* _Task objective_
If a record holds a picture, drop the picture and repeat everything else word for word.

* _Provided material_

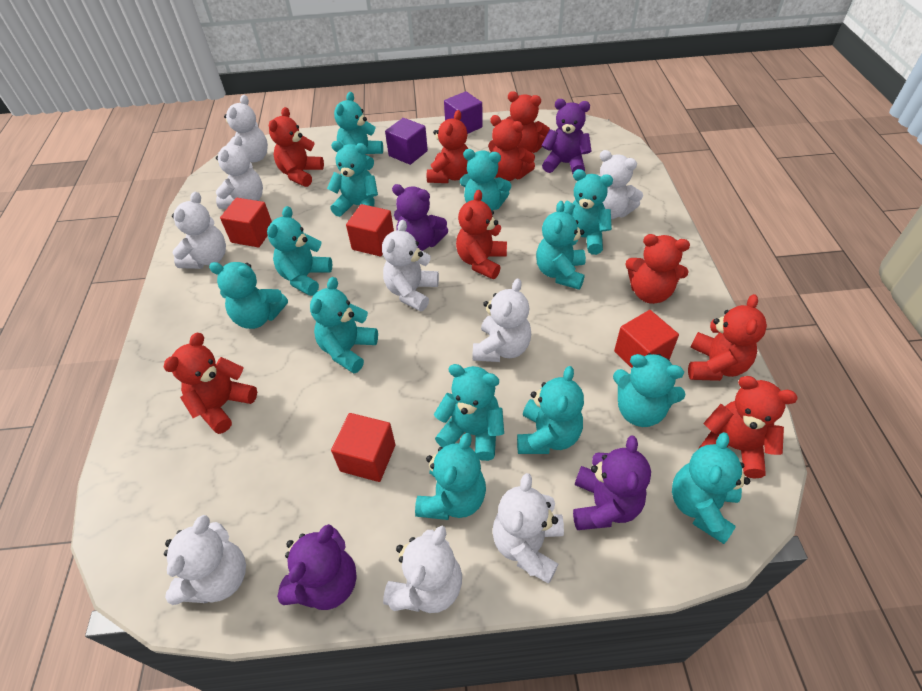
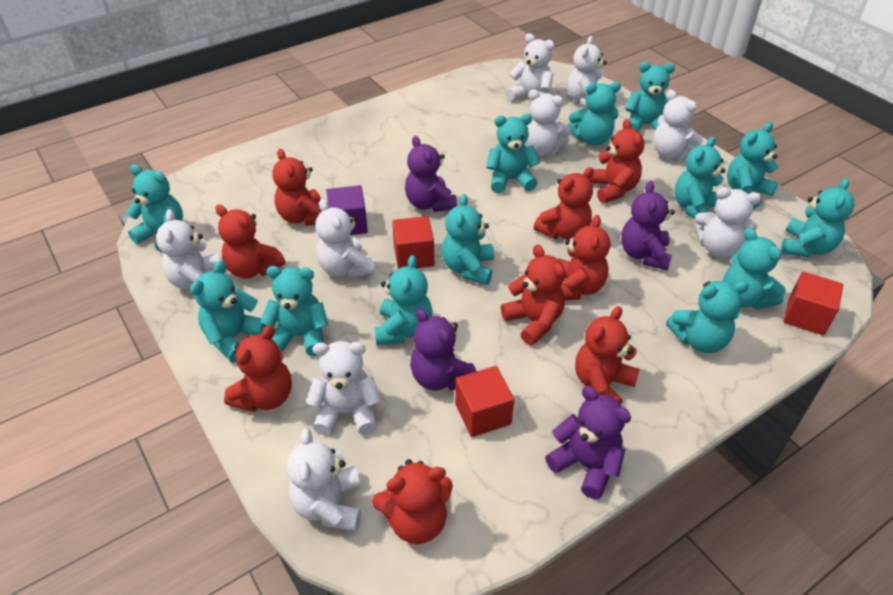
purple cube: 2 -> 1
red cube: 4 -> 3

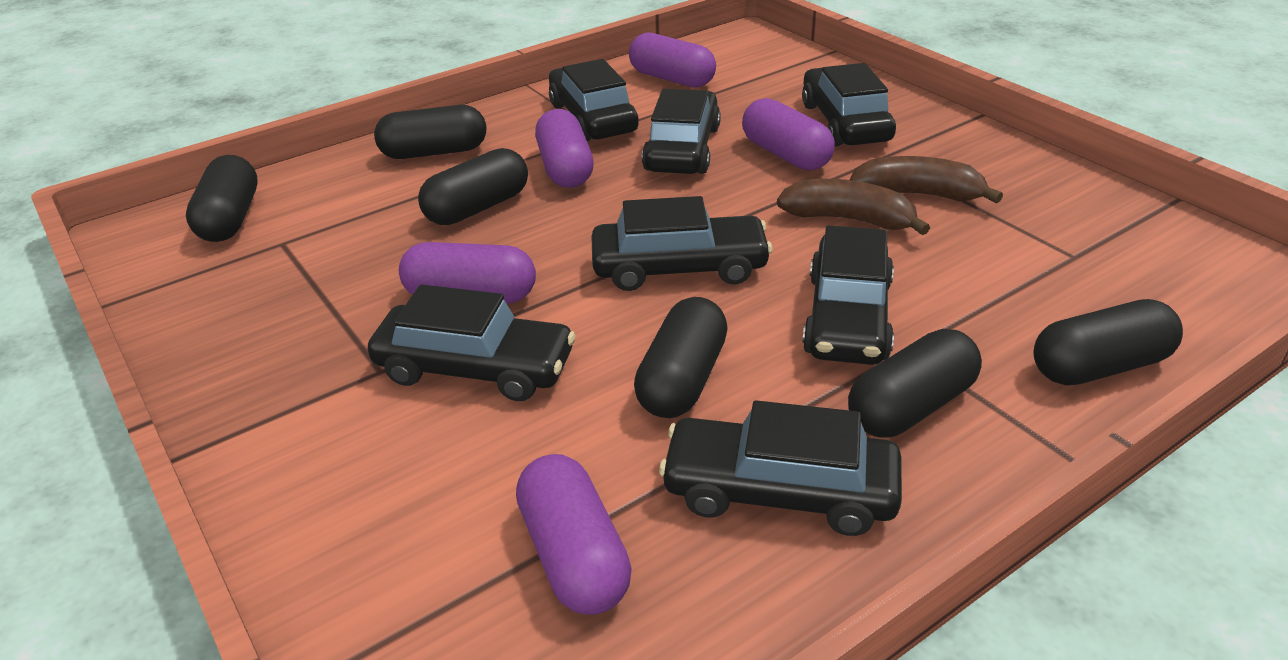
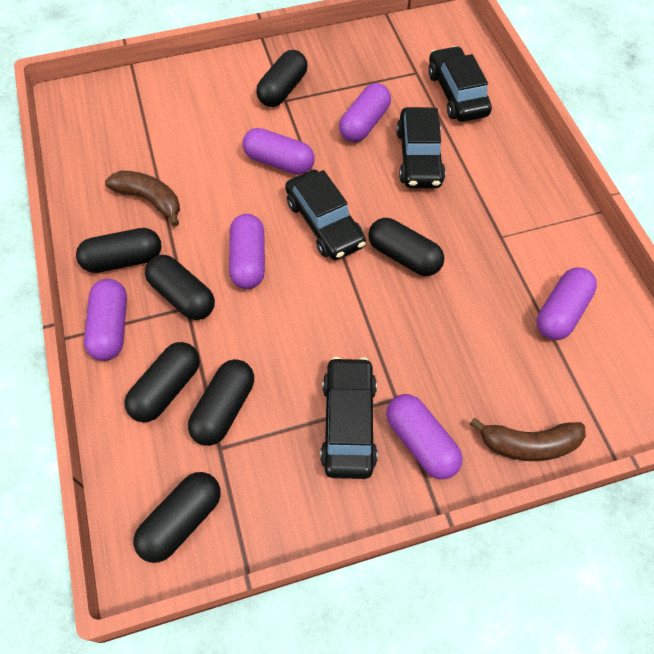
black capsule: 6 -> 7
black car: 7 -> 4
purple capsule: 5 -> 6

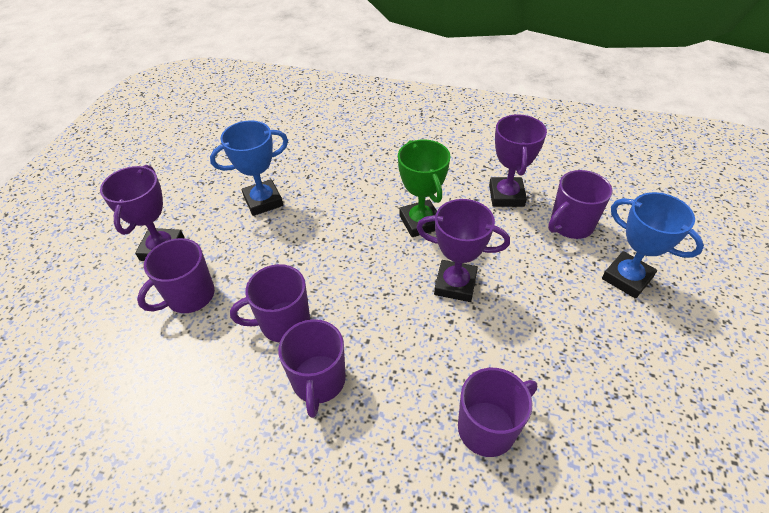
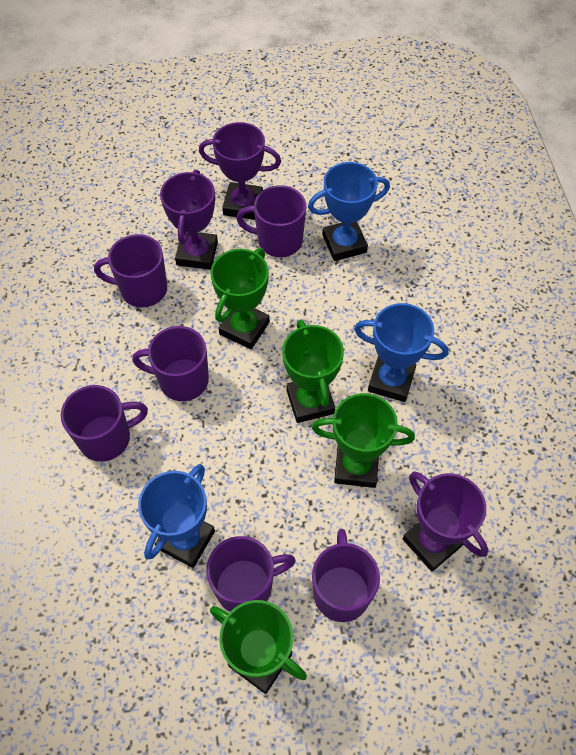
blue trophy: 2 -> 3
green trophy: 1 -> 4
purple mug: 5 -> 6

* _Task output_
purple cube: 2 -> 1
red cube: 4 -> 3

black capsule: 6 -> 7
black car: 7 -> 4
purple capsule: 5 -> 6

blue trophy: 2 -> 3
green trophy: 1 -> 4
purple mug: 5 -> 6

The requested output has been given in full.